(Itemized modification records)
━━━━

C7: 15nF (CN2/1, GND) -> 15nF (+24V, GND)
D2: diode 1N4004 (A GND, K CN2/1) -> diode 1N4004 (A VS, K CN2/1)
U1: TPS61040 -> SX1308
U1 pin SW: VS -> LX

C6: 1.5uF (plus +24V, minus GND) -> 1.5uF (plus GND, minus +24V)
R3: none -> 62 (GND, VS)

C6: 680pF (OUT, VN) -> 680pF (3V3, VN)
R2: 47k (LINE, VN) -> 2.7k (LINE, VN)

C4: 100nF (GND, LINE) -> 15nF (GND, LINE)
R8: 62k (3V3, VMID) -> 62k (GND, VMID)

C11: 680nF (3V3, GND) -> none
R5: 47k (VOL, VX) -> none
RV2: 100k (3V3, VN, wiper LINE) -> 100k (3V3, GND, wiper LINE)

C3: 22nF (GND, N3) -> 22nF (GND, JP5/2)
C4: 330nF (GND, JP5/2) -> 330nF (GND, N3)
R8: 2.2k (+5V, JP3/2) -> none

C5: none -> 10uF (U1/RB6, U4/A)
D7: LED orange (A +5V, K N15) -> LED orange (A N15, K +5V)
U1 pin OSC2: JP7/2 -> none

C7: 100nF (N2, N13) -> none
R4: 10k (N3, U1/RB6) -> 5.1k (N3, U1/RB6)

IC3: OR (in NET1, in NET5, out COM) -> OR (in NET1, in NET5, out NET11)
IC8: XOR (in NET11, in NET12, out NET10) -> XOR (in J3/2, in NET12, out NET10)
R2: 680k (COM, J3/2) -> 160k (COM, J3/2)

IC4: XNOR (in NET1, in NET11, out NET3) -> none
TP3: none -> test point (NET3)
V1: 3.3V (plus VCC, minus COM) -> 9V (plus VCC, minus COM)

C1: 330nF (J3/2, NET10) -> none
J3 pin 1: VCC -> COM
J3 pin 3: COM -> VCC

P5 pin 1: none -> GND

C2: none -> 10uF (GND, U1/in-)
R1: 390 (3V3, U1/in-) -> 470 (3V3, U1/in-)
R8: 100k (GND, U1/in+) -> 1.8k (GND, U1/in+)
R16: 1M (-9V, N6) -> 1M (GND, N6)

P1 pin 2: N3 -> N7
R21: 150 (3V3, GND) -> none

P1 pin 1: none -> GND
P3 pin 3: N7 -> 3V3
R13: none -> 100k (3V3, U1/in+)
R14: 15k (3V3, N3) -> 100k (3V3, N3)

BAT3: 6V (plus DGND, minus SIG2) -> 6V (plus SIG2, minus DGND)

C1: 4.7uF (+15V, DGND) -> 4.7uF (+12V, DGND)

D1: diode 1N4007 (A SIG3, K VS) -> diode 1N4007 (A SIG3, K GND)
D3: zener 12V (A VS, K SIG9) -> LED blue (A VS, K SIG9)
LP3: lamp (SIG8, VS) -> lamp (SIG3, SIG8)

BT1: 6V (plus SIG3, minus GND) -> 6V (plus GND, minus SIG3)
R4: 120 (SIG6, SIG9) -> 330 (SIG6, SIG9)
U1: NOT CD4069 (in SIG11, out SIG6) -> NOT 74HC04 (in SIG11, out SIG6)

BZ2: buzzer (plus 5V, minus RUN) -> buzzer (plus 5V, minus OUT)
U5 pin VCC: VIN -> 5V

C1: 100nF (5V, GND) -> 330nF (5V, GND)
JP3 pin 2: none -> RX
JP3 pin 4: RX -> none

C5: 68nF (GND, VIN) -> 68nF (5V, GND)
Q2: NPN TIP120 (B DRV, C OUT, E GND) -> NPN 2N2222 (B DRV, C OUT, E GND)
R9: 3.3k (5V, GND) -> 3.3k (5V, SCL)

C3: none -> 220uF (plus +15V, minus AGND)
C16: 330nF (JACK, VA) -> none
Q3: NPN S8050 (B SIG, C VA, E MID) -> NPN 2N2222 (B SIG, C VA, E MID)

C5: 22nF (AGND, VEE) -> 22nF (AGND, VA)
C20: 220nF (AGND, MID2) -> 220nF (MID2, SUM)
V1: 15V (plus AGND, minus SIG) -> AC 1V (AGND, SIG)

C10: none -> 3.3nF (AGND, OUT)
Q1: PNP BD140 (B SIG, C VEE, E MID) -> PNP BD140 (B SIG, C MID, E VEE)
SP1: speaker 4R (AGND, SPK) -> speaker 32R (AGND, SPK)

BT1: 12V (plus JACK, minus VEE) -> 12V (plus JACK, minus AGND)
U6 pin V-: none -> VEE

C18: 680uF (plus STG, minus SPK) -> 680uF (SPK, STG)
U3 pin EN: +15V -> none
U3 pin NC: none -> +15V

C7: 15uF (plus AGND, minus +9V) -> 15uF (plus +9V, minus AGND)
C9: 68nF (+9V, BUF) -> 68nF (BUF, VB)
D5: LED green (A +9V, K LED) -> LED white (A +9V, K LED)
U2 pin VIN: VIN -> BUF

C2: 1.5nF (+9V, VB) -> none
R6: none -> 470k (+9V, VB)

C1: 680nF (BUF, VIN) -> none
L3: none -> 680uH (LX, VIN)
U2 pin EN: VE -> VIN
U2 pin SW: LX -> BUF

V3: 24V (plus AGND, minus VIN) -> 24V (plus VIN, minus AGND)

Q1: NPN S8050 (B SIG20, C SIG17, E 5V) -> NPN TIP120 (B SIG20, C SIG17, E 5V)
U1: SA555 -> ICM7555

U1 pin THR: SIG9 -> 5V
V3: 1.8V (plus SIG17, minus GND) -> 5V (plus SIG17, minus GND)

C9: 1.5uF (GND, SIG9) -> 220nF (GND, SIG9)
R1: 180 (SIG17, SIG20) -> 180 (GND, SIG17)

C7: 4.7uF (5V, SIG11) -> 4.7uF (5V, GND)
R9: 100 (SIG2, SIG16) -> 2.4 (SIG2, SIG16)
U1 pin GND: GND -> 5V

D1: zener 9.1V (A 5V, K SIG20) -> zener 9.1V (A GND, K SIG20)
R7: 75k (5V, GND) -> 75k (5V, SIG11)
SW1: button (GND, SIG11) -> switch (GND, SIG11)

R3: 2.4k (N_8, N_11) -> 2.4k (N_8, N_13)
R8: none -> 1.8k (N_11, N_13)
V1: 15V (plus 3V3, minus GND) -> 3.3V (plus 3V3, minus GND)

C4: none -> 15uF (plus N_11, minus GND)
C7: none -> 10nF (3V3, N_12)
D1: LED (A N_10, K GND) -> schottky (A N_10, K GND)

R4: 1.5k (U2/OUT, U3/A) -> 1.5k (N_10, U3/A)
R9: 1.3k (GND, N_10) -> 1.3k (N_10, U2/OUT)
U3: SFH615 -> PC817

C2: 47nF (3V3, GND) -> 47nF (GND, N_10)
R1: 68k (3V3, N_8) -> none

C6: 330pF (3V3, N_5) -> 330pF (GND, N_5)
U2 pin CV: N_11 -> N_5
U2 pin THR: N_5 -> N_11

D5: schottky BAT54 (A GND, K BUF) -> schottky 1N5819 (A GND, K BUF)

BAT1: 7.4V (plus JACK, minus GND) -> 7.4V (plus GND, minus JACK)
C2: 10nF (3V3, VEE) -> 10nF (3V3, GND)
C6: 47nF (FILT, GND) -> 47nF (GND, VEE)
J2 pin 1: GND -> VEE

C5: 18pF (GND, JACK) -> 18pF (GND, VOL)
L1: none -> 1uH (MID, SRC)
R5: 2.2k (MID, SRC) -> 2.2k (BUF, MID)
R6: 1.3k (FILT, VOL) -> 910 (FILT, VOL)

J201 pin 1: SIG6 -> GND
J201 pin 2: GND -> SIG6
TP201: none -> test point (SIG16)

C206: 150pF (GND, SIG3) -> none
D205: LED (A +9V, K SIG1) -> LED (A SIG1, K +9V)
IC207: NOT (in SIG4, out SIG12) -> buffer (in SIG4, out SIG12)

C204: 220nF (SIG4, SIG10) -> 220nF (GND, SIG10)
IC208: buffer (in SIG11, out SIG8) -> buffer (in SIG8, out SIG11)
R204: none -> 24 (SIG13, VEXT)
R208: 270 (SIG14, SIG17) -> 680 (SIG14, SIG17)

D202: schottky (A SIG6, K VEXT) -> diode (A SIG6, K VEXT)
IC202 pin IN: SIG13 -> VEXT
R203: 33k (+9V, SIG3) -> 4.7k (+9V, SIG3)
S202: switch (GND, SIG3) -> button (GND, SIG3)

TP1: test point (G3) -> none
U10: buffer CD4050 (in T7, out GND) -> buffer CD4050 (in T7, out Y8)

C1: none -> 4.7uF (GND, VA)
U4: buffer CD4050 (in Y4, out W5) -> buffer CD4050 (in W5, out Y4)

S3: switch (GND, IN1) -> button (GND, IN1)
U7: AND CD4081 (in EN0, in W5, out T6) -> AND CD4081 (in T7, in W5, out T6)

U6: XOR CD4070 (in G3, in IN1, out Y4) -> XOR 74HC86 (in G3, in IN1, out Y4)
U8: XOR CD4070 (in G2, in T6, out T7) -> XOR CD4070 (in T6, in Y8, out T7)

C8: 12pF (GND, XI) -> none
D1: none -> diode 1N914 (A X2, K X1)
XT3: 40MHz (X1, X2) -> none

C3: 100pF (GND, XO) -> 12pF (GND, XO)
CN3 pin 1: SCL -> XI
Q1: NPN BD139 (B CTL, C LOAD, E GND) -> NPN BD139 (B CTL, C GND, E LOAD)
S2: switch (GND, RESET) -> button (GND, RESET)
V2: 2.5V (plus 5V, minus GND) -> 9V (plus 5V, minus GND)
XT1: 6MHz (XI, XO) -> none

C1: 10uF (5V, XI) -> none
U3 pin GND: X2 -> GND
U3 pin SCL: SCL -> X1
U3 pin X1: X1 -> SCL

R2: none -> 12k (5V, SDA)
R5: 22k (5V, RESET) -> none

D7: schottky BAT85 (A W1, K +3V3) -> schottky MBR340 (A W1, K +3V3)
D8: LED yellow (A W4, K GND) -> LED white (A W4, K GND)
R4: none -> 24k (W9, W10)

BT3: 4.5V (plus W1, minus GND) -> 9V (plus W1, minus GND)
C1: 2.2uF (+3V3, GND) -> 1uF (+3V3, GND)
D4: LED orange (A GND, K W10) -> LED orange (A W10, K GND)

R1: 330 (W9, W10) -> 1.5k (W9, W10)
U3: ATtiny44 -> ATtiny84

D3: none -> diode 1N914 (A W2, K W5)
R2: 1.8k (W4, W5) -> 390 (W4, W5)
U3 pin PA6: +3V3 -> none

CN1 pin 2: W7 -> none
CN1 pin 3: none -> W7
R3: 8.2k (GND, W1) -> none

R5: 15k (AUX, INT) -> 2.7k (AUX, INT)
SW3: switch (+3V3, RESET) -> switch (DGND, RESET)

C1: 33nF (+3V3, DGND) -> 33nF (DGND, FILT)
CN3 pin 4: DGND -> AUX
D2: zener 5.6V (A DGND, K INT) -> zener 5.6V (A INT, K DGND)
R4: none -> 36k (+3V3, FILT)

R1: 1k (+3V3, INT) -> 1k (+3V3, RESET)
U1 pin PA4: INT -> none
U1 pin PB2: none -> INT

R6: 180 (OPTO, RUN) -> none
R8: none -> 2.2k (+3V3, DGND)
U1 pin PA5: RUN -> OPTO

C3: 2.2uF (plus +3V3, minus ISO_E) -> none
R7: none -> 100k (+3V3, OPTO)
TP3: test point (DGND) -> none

━━━━

WORK TO COMPLETE
Copy nothing except the lines from the one with "S2: switch (GND, RESET)" through the end of the records; keep each exactly as it appears, first and last included.

RESULT OF THIS EXERCISE
S2: switch (GND, RESET) -> button (GND, RESET)
V2: 2.5V (plus 5V, minus GND) -> 9V (plus 5V, minus GND)
XT1: 6MHz (XI, XO) -> none

C1: 10uF (5V, XI) -> none
U3 pin GND: X2 -> GND
U3 pin SCL: SCL -> X1
U3 pin X1: X1 -> SCL

R2: none -> 12k (5V, SDA)
R5: 22k (5V, RESET) -> none

D7: schottky BAT85 (A W1, K +3V3) -> schottky MBR340 (A W1, K +3V3)
D8: LED yellow (A W4, K GND) -> LED white (A W4, K GND)
R4: none -> 24k (W9, W10)

BT3: 4.5V (plus W1, minus GND) -> 9V (plus W1, minus GND)
C1: 2.2uF (+3V3, GND) -> 1uF (+3V3, GND)
D4: LED orange (A GND, K W10) -> LED orange (A W10, K GND)

R1: 330 (W9, W10) -> 1.5k (W9, W10)
U3: ATtiny44 -> ATtiny84

D3: none -> diode 1N914 (A W2, K W5)
R2: 1.8k (W4, W5) -> 390 (W4, W5)
U3 pin PA6: +3V3 -> none

CN1 pin 2: W7 -> none
CN1 pin 3: none -> W7
R3: 8.2k (GND, W1) -> none

R5: 15k (AUX, INT) -> 2.7k (AUX, INT)
SW3: switch (+3V3, RESET) -> switch (DGND, RESET)

C1: 33nF (+3V3, DGND) -> 33nF (DGND, FILT)
CN3 pin 4: DGND -> AUX
D2: zener 5.6V (A DGND, K INT) -> zener 5.6V (A INT, K DGND)
R4: none -> 36k (+3V3, FILT)

R1: 1k (+3V3, INT) -> 1k (+3V3, RESET)
U1 pin PA4: INT -> none
U1 pin PB2: none -> INT

R6: 180 (OPTO, RUN) -> none
R8: none -> 2.2k (+3V3, DGND)
U1 pin PA5: RUN -> OPTO

C3: 2.2uF (plus +3V3, minus ISO_E) -> none
R7: none -> 100k (+3V3, OPTO)
TP3: test point (DGND) -> none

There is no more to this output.